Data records
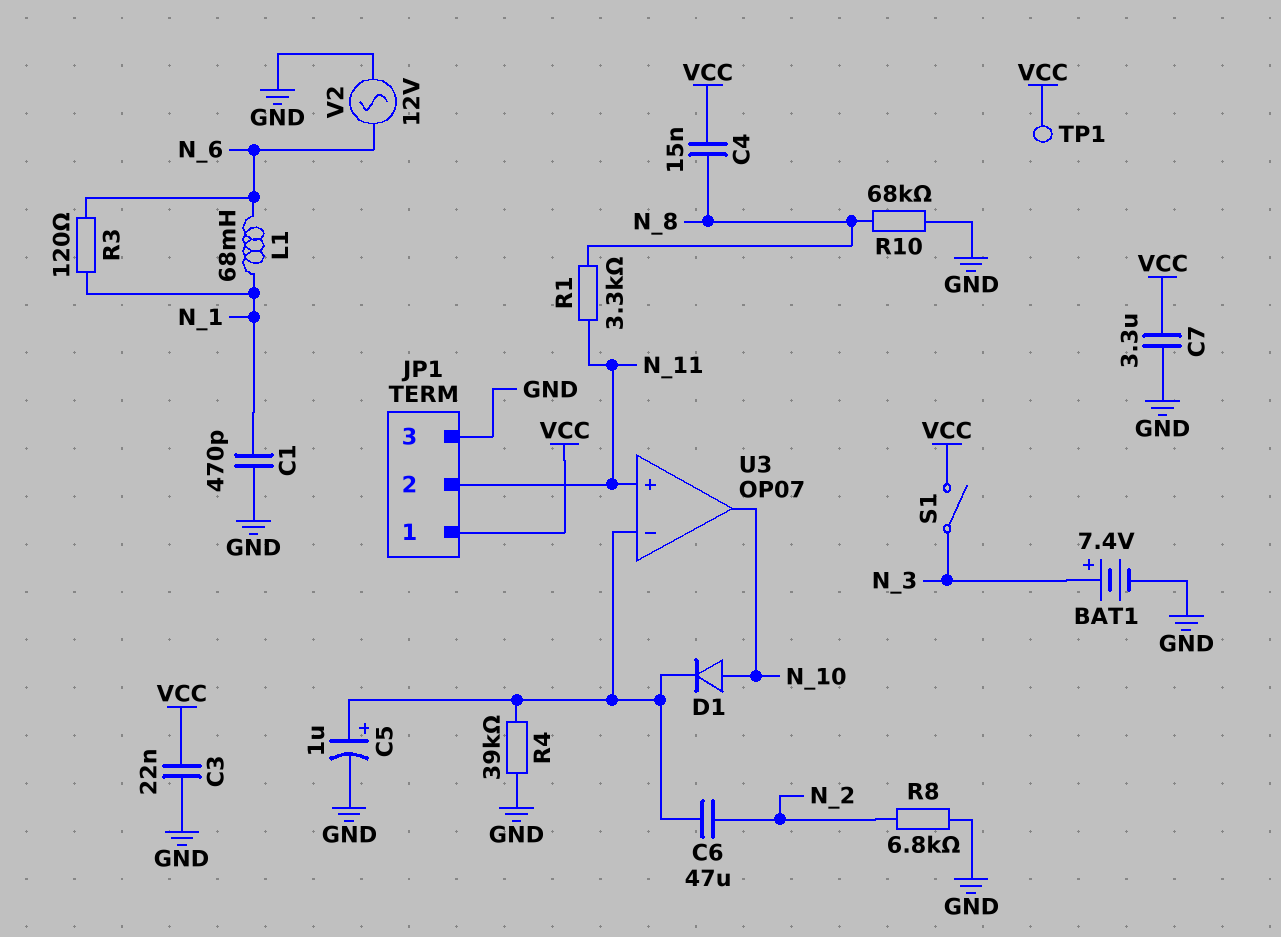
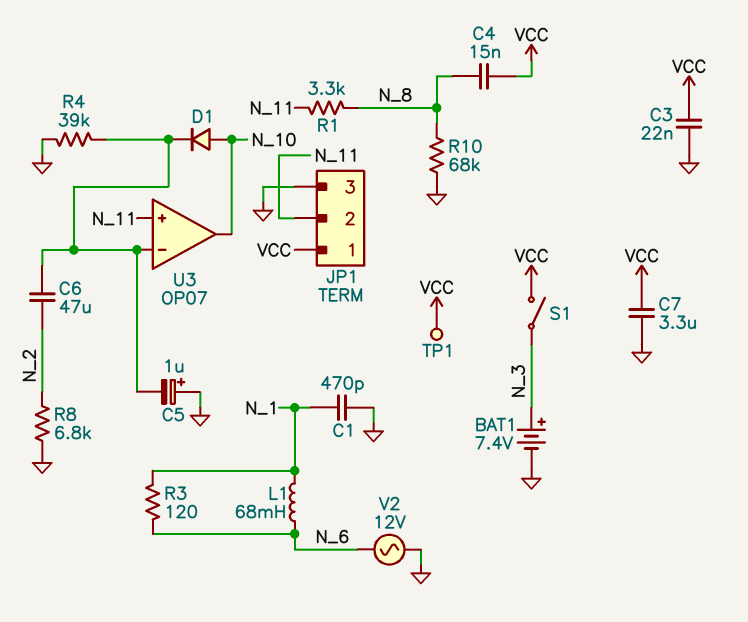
C5: 1uF (plus U3/in-, minus GND) -> 1uF (plus GND, minus U3/in-)

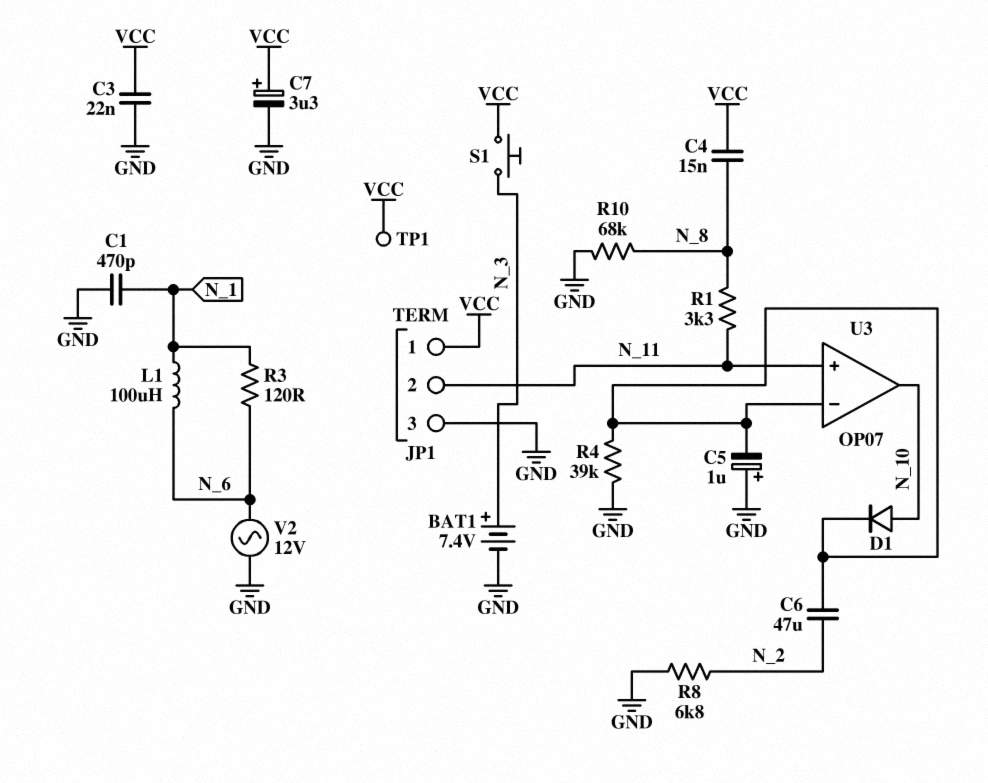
C7: 3.3uF (GND, VCC) -> 3.3uF (plus VCC, minus GND)
L1: 68mH (N_1, N_6) -> 100uH (N_1, N_6)
S1: switch (N_3, VCC) -> button (N_3, VCC)

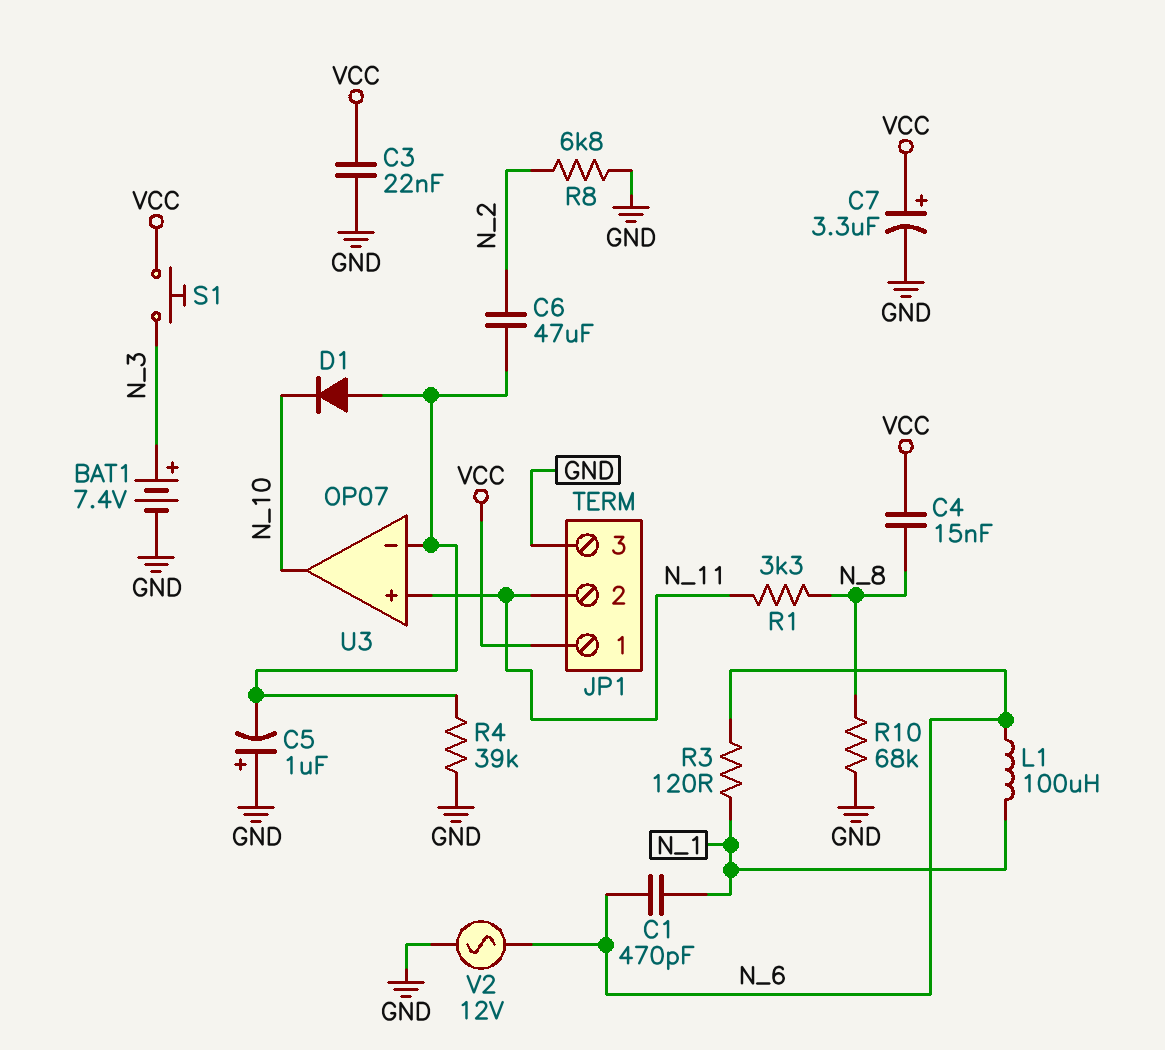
C1: 470pF (GND, N_1) -> 470pF (N_1, N_6)
D1: diode (A N_10, K U3/in-) -> diode (A U3/in-, K N_10)
TP1: test point (VCC) -> none

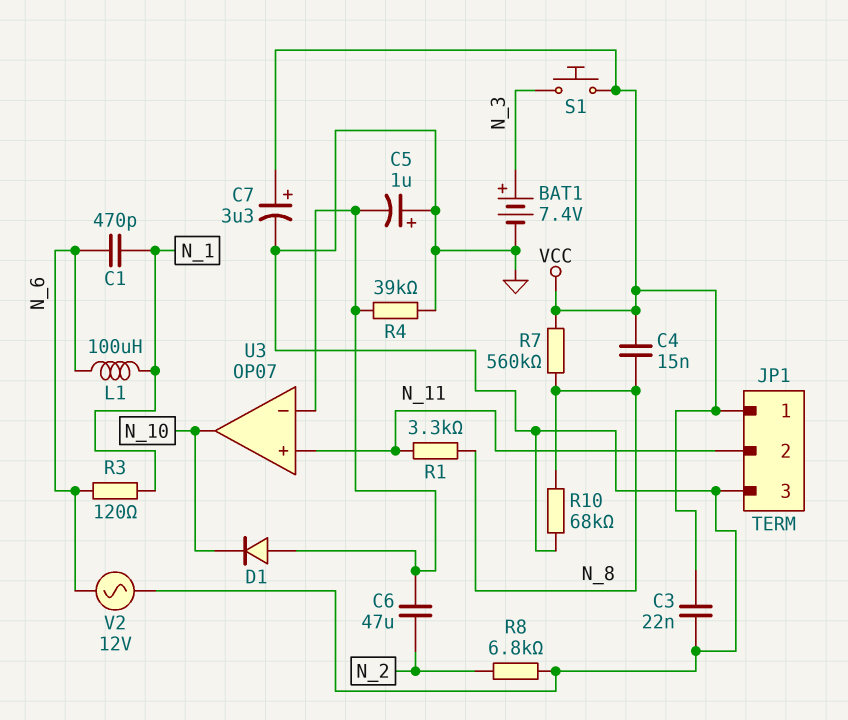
R7: none -> 560k (N_8, VCC)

• Exercise
The expected answer is a copy of each line above containing "plus".

• Answer area
C5: 1uF (plus U3/in-, minus GND) -> 1uF (plus GND, minus U3/in-)
C7: 3.3uF (GND, VCC) -> 3.3uF (plus VCC, minus GND)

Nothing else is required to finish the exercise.